Problem: As you look over the data below, please find each line where the word "peluche" appears, then copy it.

....................

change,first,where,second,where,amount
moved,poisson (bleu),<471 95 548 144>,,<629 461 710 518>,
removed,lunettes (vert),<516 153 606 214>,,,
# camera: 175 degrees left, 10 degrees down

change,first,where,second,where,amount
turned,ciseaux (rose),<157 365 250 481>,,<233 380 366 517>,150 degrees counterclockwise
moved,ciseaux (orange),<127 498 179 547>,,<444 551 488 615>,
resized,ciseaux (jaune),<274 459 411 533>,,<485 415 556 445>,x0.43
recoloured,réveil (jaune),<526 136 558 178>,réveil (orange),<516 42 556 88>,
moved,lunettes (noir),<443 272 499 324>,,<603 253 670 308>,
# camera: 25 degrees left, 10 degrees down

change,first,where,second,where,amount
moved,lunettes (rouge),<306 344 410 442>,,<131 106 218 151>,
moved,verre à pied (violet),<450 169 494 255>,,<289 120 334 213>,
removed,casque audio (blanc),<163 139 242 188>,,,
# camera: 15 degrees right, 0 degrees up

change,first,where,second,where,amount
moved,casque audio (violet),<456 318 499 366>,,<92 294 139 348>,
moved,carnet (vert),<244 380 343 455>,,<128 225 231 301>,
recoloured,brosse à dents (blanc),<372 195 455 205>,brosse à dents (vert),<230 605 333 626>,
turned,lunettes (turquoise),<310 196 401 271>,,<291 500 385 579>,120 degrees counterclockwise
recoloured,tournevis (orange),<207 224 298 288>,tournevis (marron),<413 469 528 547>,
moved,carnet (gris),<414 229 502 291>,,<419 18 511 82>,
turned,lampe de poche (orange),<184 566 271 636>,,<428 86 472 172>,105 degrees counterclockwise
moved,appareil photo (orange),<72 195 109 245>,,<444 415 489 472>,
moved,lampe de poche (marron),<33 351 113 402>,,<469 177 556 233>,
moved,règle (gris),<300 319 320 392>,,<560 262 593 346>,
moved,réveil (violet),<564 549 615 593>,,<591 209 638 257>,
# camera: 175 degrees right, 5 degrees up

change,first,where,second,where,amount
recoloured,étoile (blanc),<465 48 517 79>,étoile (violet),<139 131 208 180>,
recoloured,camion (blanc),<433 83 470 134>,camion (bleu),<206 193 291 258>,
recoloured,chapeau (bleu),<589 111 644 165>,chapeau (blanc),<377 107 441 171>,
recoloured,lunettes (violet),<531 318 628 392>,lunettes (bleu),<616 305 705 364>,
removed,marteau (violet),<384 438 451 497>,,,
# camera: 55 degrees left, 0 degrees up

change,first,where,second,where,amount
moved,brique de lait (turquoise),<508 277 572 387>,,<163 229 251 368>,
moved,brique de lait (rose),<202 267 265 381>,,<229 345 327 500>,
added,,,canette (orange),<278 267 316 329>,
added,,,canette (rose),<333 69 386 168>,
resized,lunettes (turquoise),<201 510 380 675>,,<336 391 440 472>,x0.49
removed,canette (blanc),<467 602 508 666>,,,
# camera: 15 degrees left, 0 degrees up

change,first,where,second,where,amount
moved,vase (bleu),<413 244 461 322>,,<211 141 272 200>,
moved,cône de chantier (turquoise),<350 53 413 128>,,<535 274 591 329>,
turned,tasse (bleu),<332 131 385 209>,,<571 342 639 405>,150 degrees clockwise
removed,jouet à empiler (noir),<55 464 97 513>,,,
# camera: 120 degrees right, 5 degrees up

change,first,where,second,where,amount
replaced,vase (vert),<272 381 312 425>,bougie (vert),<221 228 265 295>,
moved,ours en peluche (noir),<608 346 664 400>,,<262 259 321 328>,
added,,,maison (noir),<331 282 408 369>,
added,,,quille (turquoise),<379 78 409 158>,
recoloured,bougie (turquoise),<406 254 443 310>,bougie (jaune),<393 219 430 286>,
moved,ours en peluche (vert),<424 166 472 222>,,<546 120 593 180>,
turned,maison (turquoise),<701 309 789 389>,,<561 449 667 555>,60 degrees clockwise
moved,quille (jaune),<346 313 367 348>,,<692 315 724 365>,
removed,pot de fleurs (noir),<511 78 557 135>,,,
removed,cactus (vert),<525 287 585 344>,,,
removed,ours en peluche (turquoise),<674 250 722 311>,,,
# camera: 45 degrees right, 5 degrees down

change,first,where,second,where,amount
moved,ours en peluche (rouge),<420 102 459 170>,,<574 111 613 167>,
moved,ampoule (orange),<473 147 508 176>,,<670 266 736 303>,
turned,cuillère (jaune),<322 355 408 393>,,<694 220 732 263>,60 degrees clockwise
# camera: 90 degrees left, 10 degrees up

....................

Reply:
moved,ours en peluche (noir),<608 346 664 400>,,<262 259 321 328>,
moved,ours en peluche (vert),<424 166 472 222>,,<546 120 593 180>,
removed,ours en peluche (turquoise),<674 250 722 311>,,,
moved,ours en peluche (rouge),<420 102 459 170>,,<574 111 613 167>,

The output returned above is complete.